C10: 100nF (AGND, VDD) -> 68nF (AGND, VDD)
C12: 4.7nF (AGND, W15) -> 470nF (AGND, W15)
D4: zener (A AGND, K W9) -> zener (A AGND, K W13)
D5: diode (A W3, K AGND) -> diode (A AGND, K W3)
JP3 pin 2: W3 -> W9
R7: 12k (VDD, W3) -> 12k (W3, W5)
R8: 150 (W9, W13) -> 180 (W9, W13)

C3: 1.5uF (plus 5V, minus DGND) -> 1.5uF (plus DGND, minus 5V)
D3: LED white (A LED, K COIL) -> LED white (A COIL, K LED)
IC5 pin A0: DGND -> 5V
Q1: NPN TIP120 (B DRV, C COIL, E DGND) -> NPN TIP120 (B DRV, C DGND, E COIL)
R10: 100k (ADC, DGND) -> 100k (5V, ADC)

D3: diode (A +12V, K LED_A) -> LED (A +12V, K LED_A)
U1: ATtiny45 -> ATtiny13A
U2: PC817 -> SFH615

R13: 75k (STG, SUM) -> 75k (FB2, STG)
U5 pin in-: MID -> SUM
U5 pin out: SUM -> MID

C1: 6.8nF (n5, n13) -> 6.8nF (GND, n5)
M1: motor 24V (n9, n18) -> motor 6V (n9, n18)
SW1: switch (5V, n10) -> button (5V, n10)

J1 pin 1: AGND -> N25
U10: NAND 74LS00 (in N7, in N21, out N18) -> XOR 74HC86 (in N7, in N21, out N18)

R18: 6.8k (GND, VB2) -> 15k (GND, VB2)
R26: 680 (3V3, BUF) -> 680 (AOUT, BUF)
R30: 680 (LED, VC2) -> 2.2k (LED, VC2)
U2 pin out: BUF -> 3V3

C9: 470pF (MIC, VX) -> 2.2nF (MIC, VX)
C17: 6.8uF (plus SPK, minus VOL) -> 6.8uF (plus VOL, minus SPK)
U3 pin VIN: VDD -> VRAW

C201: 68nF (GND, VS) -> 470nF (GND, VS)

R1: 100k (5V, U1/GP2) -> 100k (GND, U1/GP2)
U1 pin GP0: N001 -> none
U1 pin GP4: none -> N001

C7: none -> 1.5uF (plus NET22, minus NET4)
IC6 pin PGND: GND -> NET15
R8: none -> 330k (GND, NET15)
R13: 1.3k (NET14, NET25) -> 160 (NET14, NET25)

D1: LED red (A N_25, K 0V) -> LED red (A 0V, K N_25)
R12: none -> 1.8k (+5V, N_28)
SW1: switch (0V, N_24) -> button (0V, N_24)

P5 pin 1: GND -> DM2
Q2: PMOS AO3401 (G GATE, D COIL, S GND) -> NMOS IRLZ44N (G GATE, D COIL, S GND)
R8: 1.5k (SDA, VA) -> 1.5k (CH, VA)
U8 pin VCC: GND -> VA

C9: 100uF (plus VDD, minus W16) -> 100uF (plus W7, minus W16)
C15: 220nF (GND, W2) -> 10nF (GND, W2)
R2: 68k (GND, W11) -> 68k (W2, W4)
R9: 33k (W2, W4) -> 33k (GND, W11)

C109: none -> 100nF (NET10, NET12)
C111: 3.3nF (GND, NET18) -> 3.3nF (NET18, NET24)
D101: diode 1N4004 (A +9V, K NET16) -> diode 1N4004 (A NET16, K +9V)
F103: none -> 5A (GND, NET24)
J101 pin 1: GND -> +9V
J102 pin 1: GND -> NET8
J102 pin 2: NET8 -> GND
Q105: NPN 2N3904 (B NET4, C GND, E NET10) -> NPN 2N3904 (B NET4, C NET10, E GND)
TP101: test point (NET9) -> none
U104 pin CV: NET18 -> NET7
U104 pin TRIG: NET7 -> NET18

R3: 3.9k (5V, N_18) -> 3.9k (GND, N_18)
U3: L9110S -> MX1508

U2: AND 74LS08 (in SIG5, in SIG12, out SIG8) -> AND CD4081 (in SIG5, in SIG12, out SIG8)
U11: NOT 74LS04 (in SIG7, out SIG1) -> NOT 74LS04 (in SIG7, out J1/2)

------------------------------------------------------------------------

Problem to solve:
Reproduce the lines above, beginning at the line with "R26: 680 (3V3, BUF) -> 680 (AOUT, BUF)" and stopping after the line with "R13: 1.3k (NET14, NET25)", exactly as they are.

Exercise solution:
R26: 680 (3V3, BUF) -> 680 (AOUT, BUF)
R30: 680 (LED, VC2) -> 2.2k (LED, VC2)
U2 pin out: BUF -> 3V3

C9: 470pF (MIC, VX) -> 2.2nF (MIC, VX)
C17: 6.8uF (plus SPK, minus VOL) -> 6.8uF (plus VOL, minus SPK)
U3 pin VIN: VDD -> VRAW

C201: 68nF (GND, VS) -> 470nF (GND, VS)

R1: 100k (5V, U1/GP2) -> 100k (GND, U1/GP2)
U1 pin GP0: N001 -> none
U1 pin GP4: none -> N001

C7: none -> 1.5uF (plus NET22, minus NET4)
IC6 pin PGND: GND -> NET15
R8: none -> 330k (GND, NET15)
R13: 1.3k (NET14, NET25) -> 160 (NET14, NET25)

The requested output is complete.